Provided records:
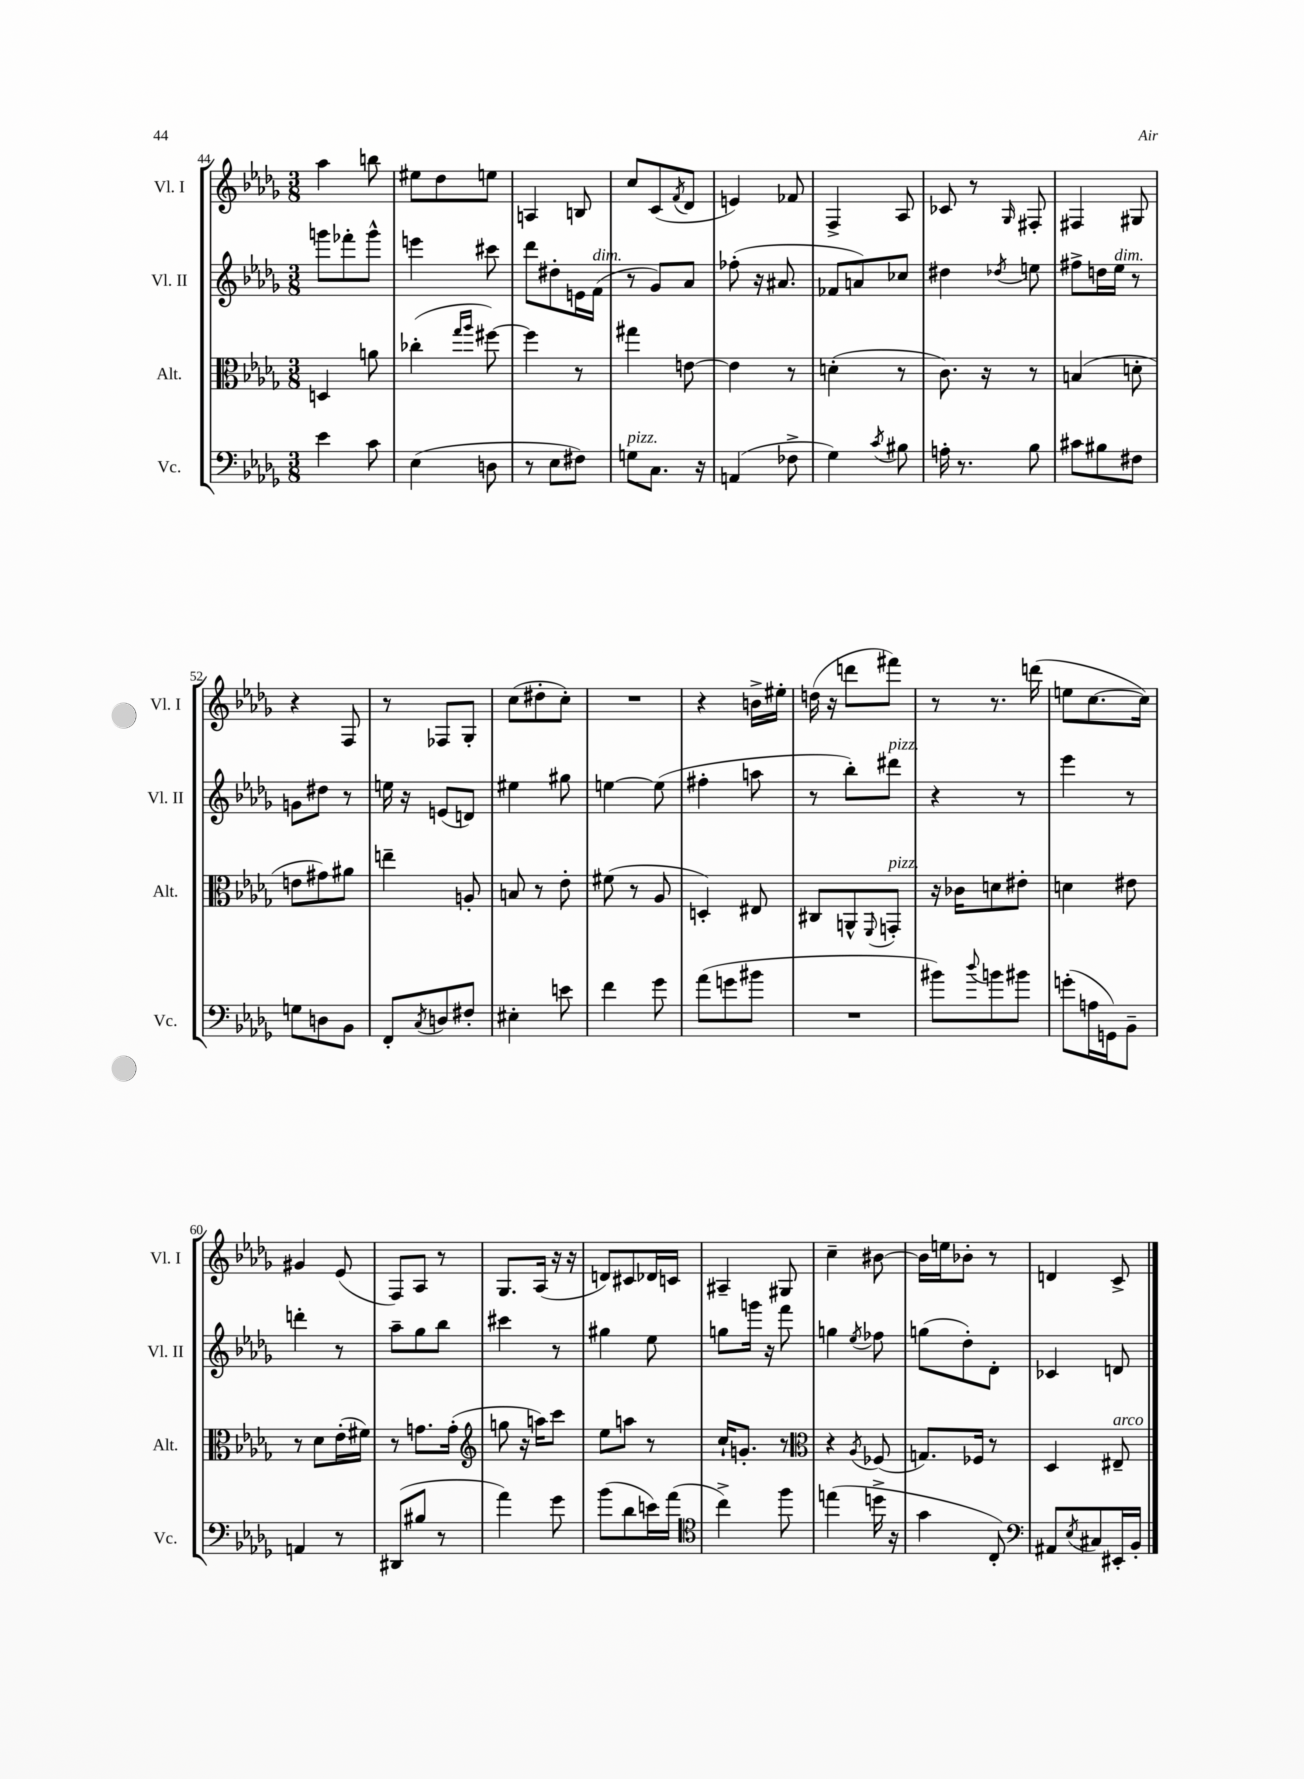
<<
\new StaffGroup <<
\new Staff = "s0" \with { instrumentName = "Vl. I" shortInstrumentName = "Vl. I" } {
    \clef treble \key des \major \numericTimeSignature \time 3/8
    aes''4 b''8 |
    eis''8 des''8 e''8 |
    a4 b8 |
    c''8 c'8( \acciaccatura { f'8 } des'8 |
    e'4) fes'8 |
    f4-> aes8 |
    ces'8 r8 \grace { ges16 } fis8-. |
    fis4 gis8 |
    r4 f8 |
    r8 fes8 ges8-. |
    c''8( dis''8-. c''8-.) |
    R4. |
    r4 b'16-> eis''16-. |
    d''16( r16 d'''8 fis'''8) |
    r8 r8. d'''16( |
    e''8 c''8.~ c''16) |
    gis'4 ees'8( |
    f8) aes8 r8 |
    ges8. aes16( r16 r16 |
    d'8) cis'8 des'16 c'16 |
    ais4-- gis8 |
    c''4-- bis'8~ |
    bis'16 e''16 bes'8-. r8 |
    d'4 c'8-> \bar "|." |
}
\new Staff = "s1" \with { instrumentName = "Vl. II" shortInstrumentName = "Vl. II" } {
    \clef treble \key des \major \numericTimeSignature \time 3/8
    g'''8 fes'''8-. g'''8-^ |
    e'''4 cis'''8 |
    des'''8 dis''8-. e'16 f'16^\markup { \italic "dim." }( |
    r8 ges'8) aes'8 |
    fes''8-.( r16 ais'8. |
    fes'8 a'8) ces''8 |
    dis''4 \acciaccatura { des''8 } e''8 |
    fis''8-> d''16 ees''16^\markup { \italic "dim." } r8 |
    g'8 dis''8 r8 |
    e''16 r16 e'8( d'8) |
    eis''4 gis''8 |
    e''4~ e''8( |
    fis''4-. a''8 |
    r8 bes''8-.) dis'''8^\markup { \italic "pizz." } |
    r4 r8 |
    ees'''4 r8 |
    d'''4-. r8 |
    aes''8-- ges''8 bes''8 |
    cis'''4 r8 |
    gis''4 ees''8 |
    g''8 g'''16 r16 f'''8 |
    g''4 \acciaccatura { ees''8 } fes''8 |
    g''8( des''8-.) des'8-. |
    ces'4 d'8 \bar "|." |
}
\new Staff = "s2" \with { instrumentName = "Alt." shortInstrumentName = "Alt." } {
    \clef alto \key des \major \numericTimeSignature \time 3/8
    d4 a'8 |
    ces''4-.( \grace { ges''16 aes''16 } fis''8~) |
    fis''4 r8 |
    gis''4 e'8~ |
    e'4 r8 |
    d'4-.( r8 |
    c'8.) r16 r8 |
    b4( d'8-. |
    e'8 gis'8) ais'8 |
    e''4-- a8-. |
    b8 r8 ees'8-. |
    fis'8( r8 aes8 |
    d4-.) eis8 |
    cis8 a,8-^ \appoggiatura { f,8 } g,8-.^\markup { \italic "pizz." } |
    r16 ces'16 d'8 eis'8-. |
    d'4 eis'8 |
    r8 des'8 ees'16-.( fis'16) |
    r8 g'8. g'16-.( |
    \clef treble g''8 r16 a''16) c'''8 |
    ees''8 a''8 r8 |
    c''16-! g'8.-. r8 |
    \clef alto r4 \acciaccatura { aes8 } fes8( |
    g8.) fes16 r8 |
    des4 eis8--^\markup { \italic "arco" } \bar "|." |
}
\new Staff = "s3" \with { instrumentName = "Vc." shortInstrumentName = "Vc." } {
    \clef bass \key des \major \numericTimeSignature \time 3/8
    ees'4 c'8 |
    ees4( d8 |
    r8 ees8 fis8) |
    g8^\markup { \italic "pizz." } c8. r16 |
    a,4( fes8-> |
    ges4) \acciaccatura { c'8 } bis8 |
    a16-. r8. bes8 |
    cis'8 bis8 fis8 |
    g8 d8 bes,8 |
    f,8-. \acciaccatura { c8 } d8 fis8-. |
    eis4-. e'8 |
    f'4 ges'8 |
    aes'8( g'8 bis'8 |
    R4. |
    bis'8) \appoggiatura { des''8 } b'8 bis'8 |
    g'8-.( a16 g,16) bes,8-- |
    a,4 r8 |
    dis,8( bis8 r8 |
    aes'4) ges'8 |
    bes'8( des'8 e'16) aes'16( |
    \clef tenor c''4->) f''8 |
    e''4( d''16-> r16 |
    ges'4 c8-.) |
    \clef bass ais,8 \acciaccatura { ees8 } cis8 eis,16-. bes,16-. \bar "|." |
}
>>
>>
\layout { \context { \Score currentBarNumber = #44 } }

Exercise directions: Update the notation in all the records by changing every "dim." to "decresc.", leaving everything else as it stands. Give only the revised text, without the pictures.

In response:
<<
\new StaffGroup <<
\new Staff = "s0" \with { instrumentName = "Vl. I" shortInstrumentName = "Vl. I" } {
    \clef treble \key des \major \numericTimeSignature \time 3/8
    aes''4 b''8 |
    eis''8 des''8 e''8 |
    a4 b8 |
    c''8 c'8( \acciaccatura { f'8 } des'8 |
    e'4) fes'8 |
    f4-> aes8 |
    ces'8 r8 \grace { ges16 } fis8-. |
    fis4 gis8 |
    r4 f8 |
    r8 fes8 ges8-. |
    c''8( dis''8-. c''8-.) |
    R4. |
    r4 b'16-> eis''16-. |
    d''16( r16 d'''8 fis'''8) |
    r8 r8. d'''16( |
    e''8 c''8.~ c''16) |
    gis'4 ees'8( |
    f8) aes8 r8 |
    ges8. aes16( r16 r16 |
    d'8) cis'8 des'16 c'16 |
    ais4-- gis8 |
    c''4-- bis'8~ |
    bis'16 e''16 bes'8-. r8 |
    d'4 c'8-> \bar "|." |
}
\new Staff = "s1" \with { instrumentName = "Vl. II" shortInstrumentName = "Vl. II" } {
    \clef treble \key des \major \numericTimeSignature \time 3/8
    g'''8 fes'''8-. g'''8-^ |
    e'''4 cis'''8 |
    des'''8 dis''8-. e'16 f'16^\markup { \italic "decresc." }( |
    r8 ges'8) aes'8 |
    fes''8-.( r16 ais'8. |
    fes'8 a'8) ces''8 |
    dis''4 \acciaccatura { des''8 } e''8 |
    fis''8-> d''16 ees''16^\markup { \italic "decresc." } r8 |
    g'8 dis''8 r8 |
    e''16 r16 e'8( d'8) |
    eis''4 gis''8 |
    e''4~ e''8( |
    fis''4-. a''8 |
    r8 bes''8-.) dis'''8^\markup { \italic "pizz." } |
    r4 r8 |
    ees'''4 r8 |
    d'''4-. r8 |
    aes''8-- ges''8 bes''8 |
    cis'''4 r8 |
    gis''4 ees''8 |
    g''8 g'''16 r16 f'''8 |
    g''4 \acciaccatura { ees''8 } fes''8 |
    g''8( des''8-.) des'8-. |
    ces'4 d'8 \bar "|." |
}
\new Staff = "s2" \with { instrumentName = "Alt." shortInstrumentName = "Alt." } {
    \clef alto \key des \major \numericTimeSignature \time 3/8
    d4 a'8 |
    ces''4-.( \grace { ges''16 aes''16 } fis''8~) |
    fis''4 r8 |
    gis''4 e'8~ |
    e'4 r8 |
    d'4-.( r8 |
    c'8.) r16 r8 |
    b4( d'8-. |
    e'8 gis'8) ais'8 |
    e''4-- a8-. |
    b8 r8 ees'8-. |
    fis'8( r8 aes8 |
    d4-.) eis8 |
    cis8 a,8-^ \appoggiatura { f,8 } g,8-.^\markup { \italic "pizz." } |
    r16 ces'16 d'8 eis'8-. |
    d'4 eis'8 |
    r8 des'8 ees'16-.( fis'16) |
    r8 g'8. g'16-.( |
    \clef treble g''8 r16 a''16) c'''8 |
    ees''8 a''8 r8 |
    c''16-! g'8.-. r8 |
    \clef alto r4 \acciaccatura { aes8 } fes8( |
    g8.) fes16 r8 |
    des4 eis8--^\markup { \italic "arco" } \bar "|." |
}
\new Staff = "s3" \with { instrumentName = "Vc." shortInstrumentName = "Vc." } {
    \clef bass \key des \major \numericTimeSignature \time 3/8
    ees'4 c'8 |
    ees4( d8 |
    r8 ees8 fis8) |
    g8^\markup { \italic "pizz." } c8. r16 |
    a,4( fes8-> |
    ges4) \acciaccatura { c'8 } bis8 |
    a16-. r8. bes8 |
    cis'8 bis8 fis8 |
    g8 d8 bes,8 |
    f,8-. \acciaccatura { c8 } d8 fis8-. |
    eis4-. e'8 |
    f'4 ges'8 |
    aes'8( g'8 bis'8 |
    R4. |
    bis'8) \appoggiatura { des''8 } b'8 bis'8 |
    g'8-.( a16 g,16) bes,8-- |
    a,4 r8 |
    dis,8( bis8 r8 |
    aes'4) ges'8 |
    bes'8( des'8 e'16) aes'16( |
    \clef tenor c''4->) f''8 |
    e''4( d''16-> r16 |
    ges'4 c8-.) |
    \clef bass ais,8 \acciaccatura { ees8 } cis8 eis,16-. bes,16-. \bar "|." |
}
>>
>>
\layout { \context { \Score currentBarNumber = #44 } }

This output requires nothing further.